*Task material*:
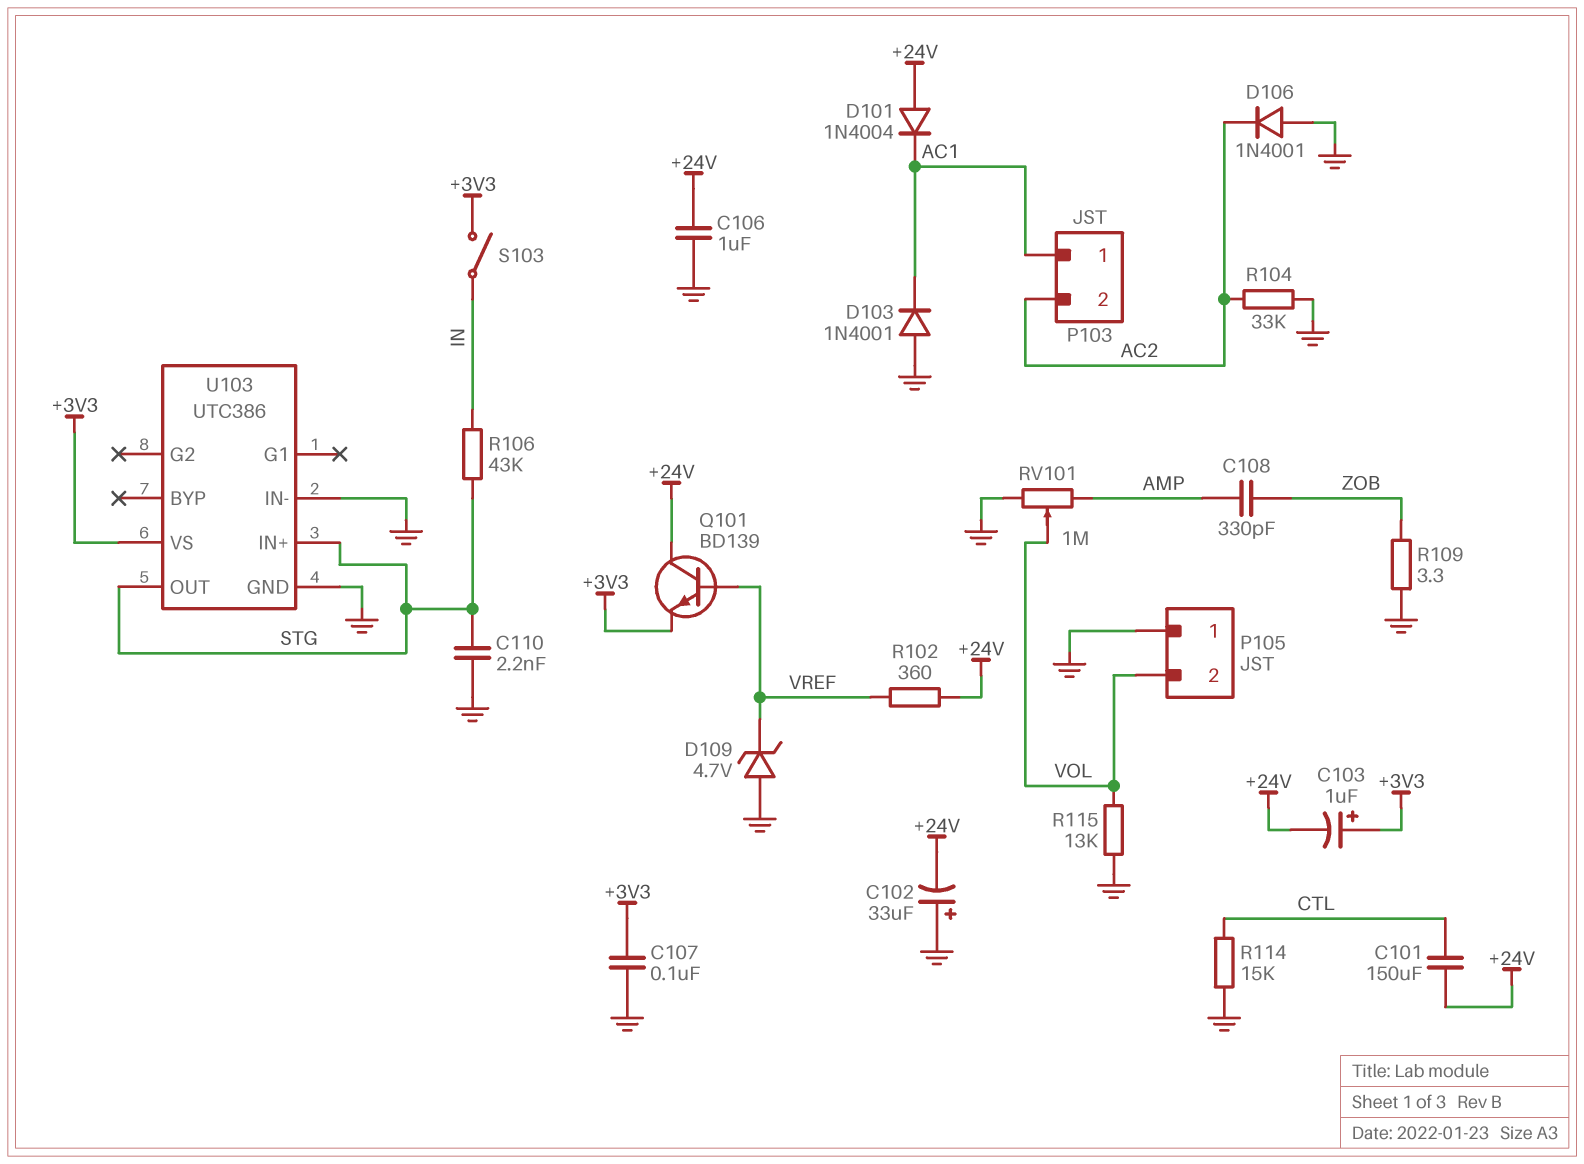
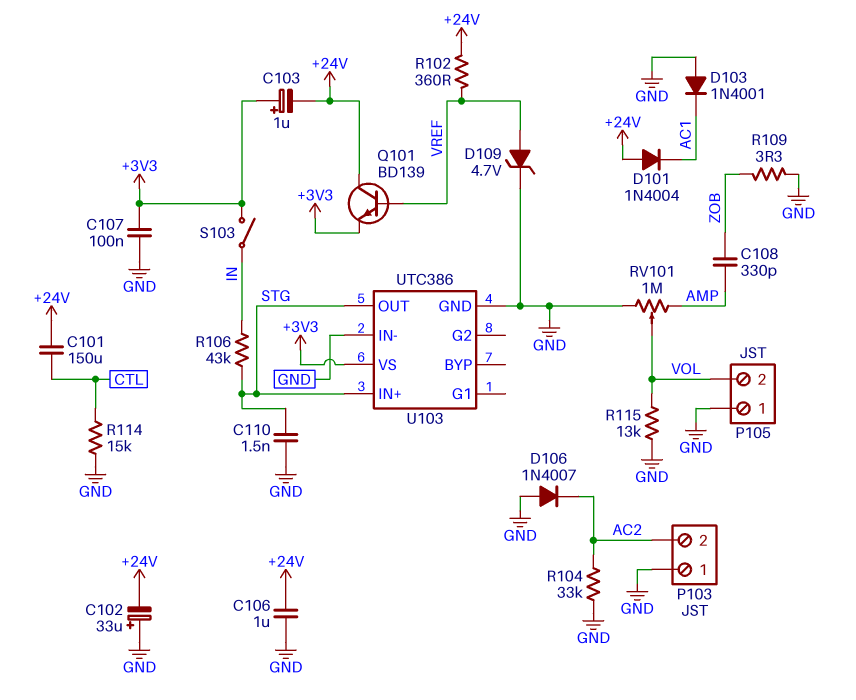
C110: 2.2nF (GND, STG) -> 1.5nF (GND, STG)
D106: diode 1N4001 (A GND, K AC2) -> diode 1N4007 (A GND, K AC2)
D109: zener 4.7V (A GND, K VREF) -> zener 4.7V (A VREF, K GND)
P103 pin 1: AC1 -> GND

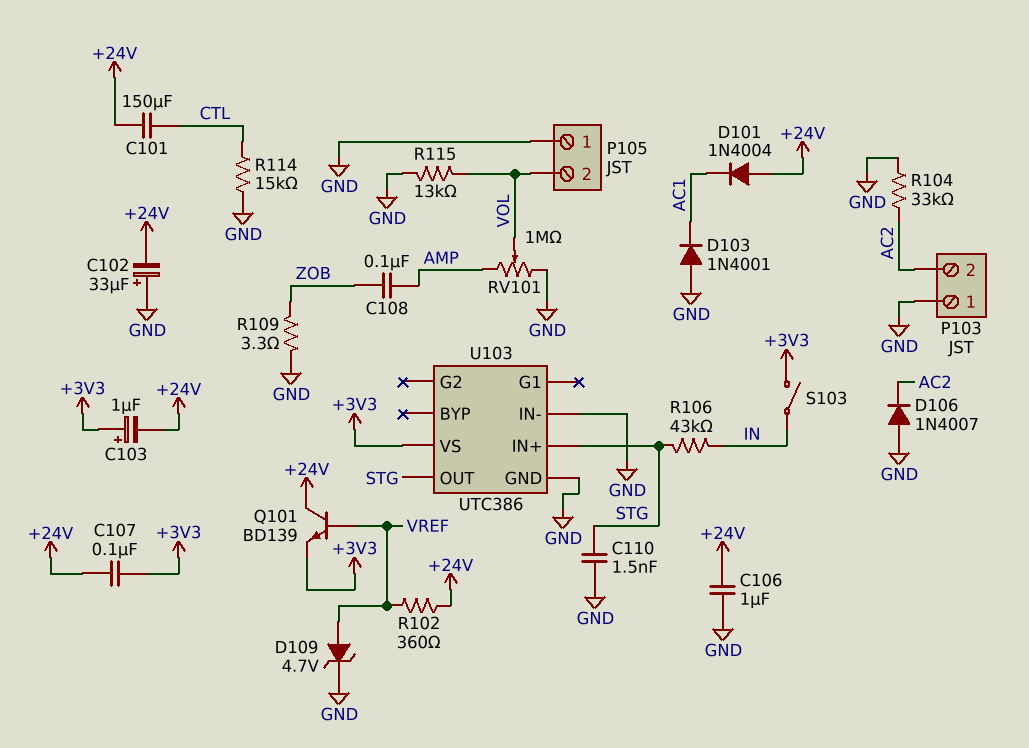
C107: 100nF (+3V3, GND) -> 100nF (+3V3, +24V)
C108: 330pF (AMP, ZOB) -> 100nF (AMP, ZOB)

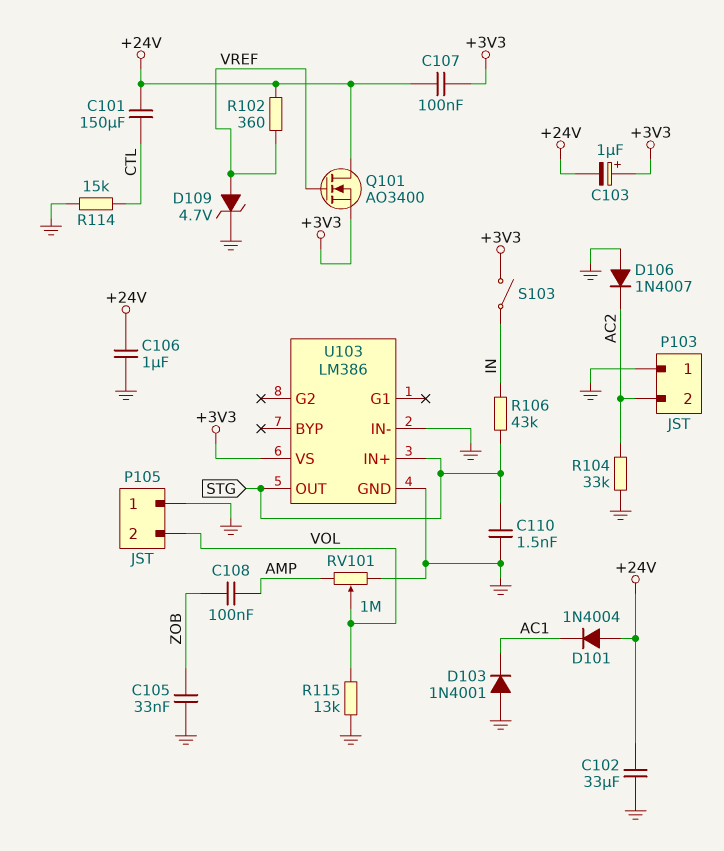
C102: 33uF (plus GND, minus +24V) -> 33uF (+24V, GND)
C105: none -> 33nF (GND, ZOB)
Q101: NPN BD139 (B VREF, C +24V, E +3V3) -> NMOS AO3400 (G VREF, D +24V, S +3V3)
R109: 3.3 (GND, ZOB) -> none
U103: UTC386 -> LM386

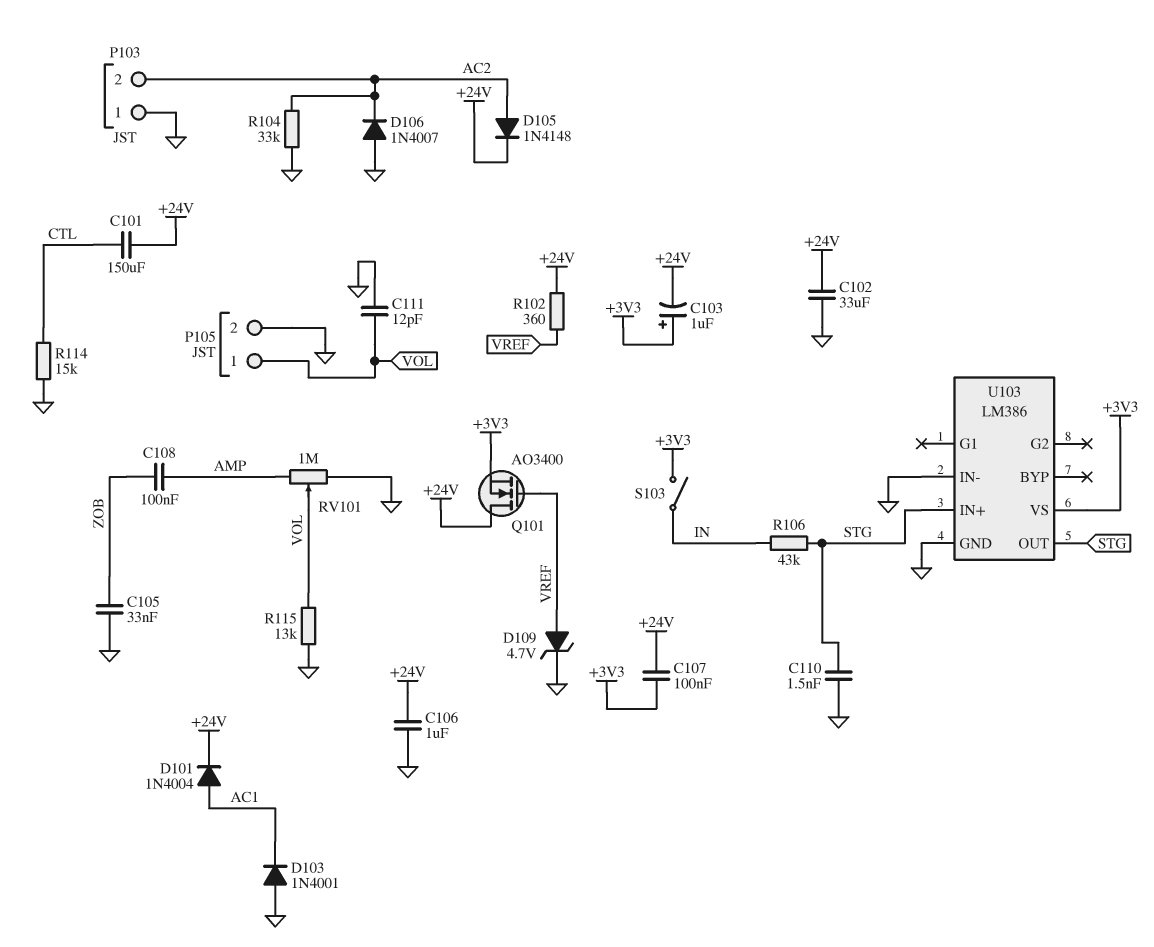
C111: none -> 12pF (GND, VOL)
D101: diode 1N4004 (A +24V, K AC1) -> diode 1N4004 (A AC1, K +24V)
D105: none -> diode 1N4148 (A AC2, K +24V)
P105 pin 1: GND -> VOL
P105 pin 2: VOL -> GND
* * *
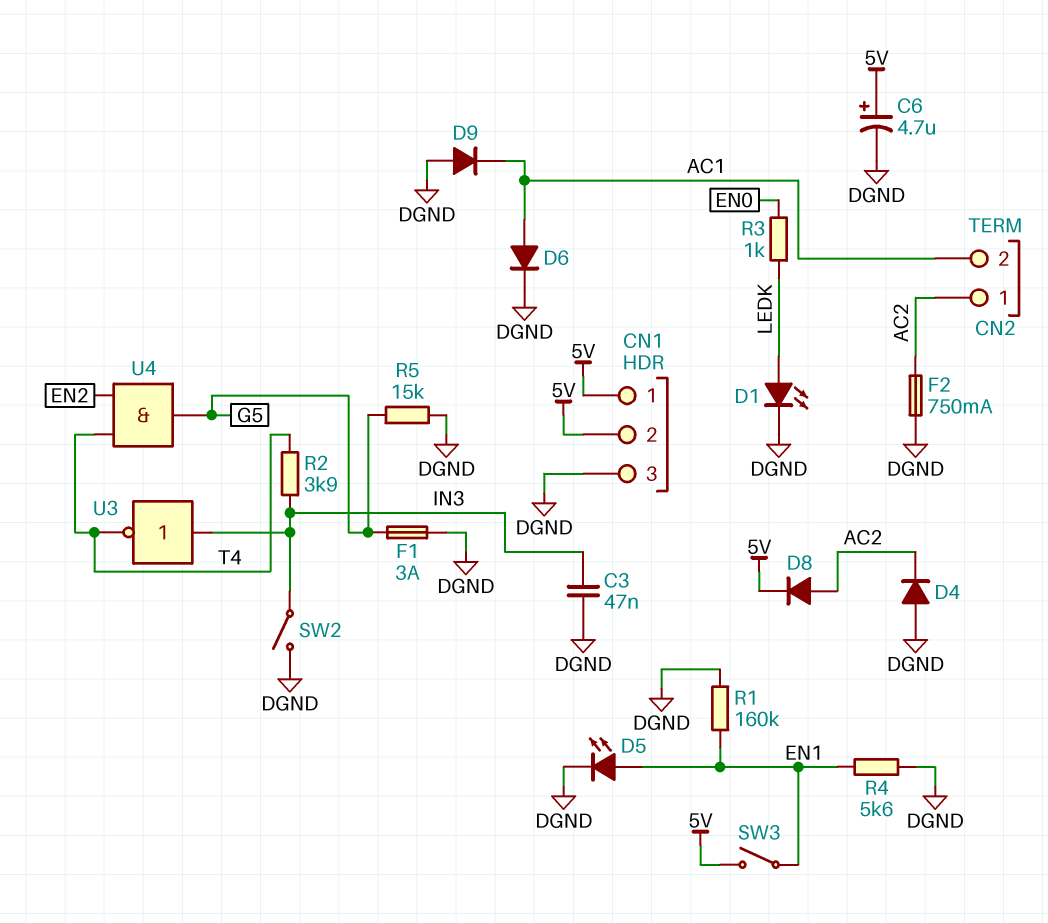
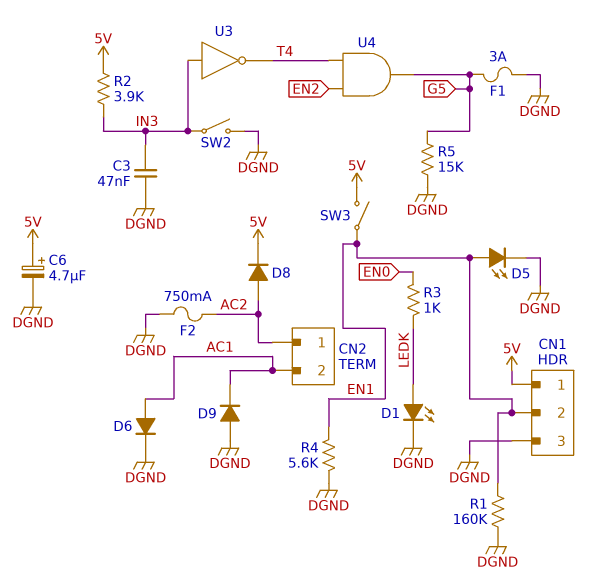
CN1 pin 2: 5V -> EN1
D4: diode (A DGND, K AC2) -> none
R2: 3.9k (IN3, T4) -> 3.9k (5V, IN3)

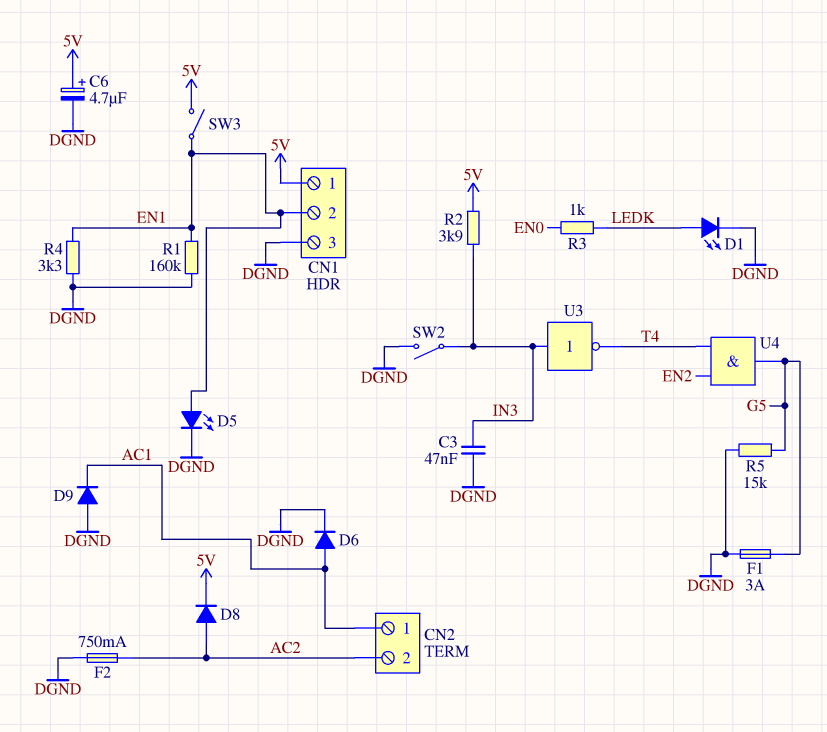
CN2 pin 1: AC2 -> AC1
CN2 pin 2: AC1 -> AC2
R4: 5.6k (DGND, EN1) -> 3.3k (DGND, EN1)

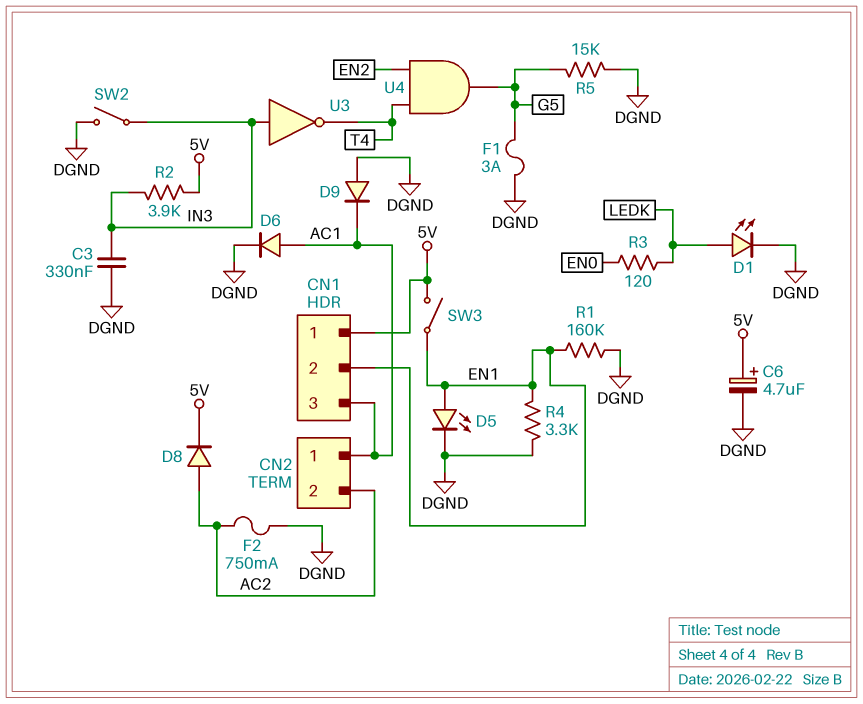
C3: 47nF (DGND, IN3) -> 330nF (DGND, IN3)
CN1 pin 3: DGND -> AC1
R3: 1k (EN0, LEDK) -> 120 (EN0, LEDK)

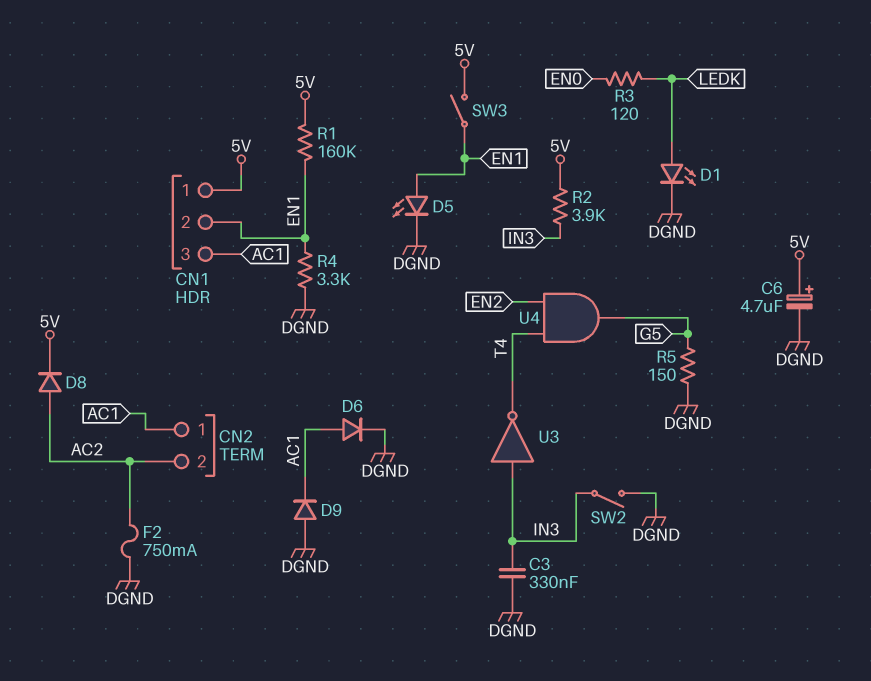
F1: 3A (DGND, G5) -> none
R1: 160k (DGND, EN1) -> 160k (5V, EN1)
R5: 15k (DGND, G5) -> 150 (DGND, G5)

*Your task*:
The answer is those lines of the material above that run from the one containing "R2: 3.9k (IN3, T4) -> 3.9k (5V, IN3)" up to and including the one containing "R1: 160k (DGND, EN1) -> 160k (5V, EN1)", restated exactly and without images.

*Output of the exercise*:
R2: 3.9k (IN3, T4) -> 3.9k (5V, IN3)

CN2 pin 1: AC2 -> AC1
CN2 pin 2: AC1 -> AC2
R4: 5.6k (DGND, EN1) -> 3.3k (DGND, EN1)

C3: 47nF (DGND, IN3) -> 330nF (DGND, IN3)
CN1 pin 3: DGND -> AC1
R3: 1k (EN0, LEDK) -> 120 (EN0, LEDK)

F1: 3A (DGND, G5) -> none
R1: 160k (DGND, EN1) -> 160k (5V, EN1)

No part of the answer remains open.